● What is expected:
Lines with "stick": please show every one of them from the listing below.

● Supplied information:

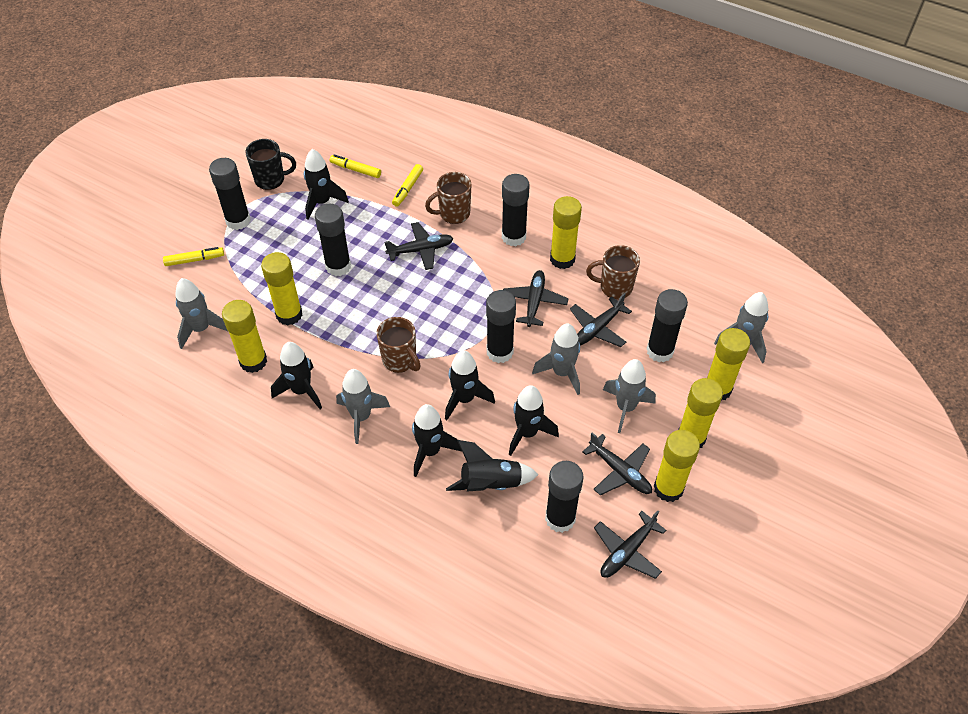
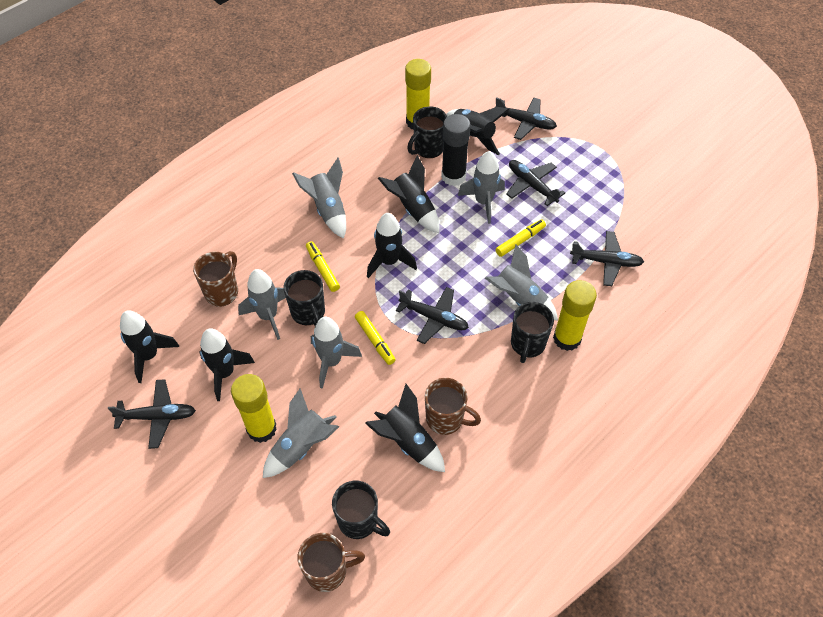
black glue stick: 6 -> 1
black mug: 1 -> 4
grey rocket: 5 -> 6
yellow glue stick: 6 -> 3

● Completed exercise:
black glue stick: 6 -> 1
yellow glue stick: 6 -> 3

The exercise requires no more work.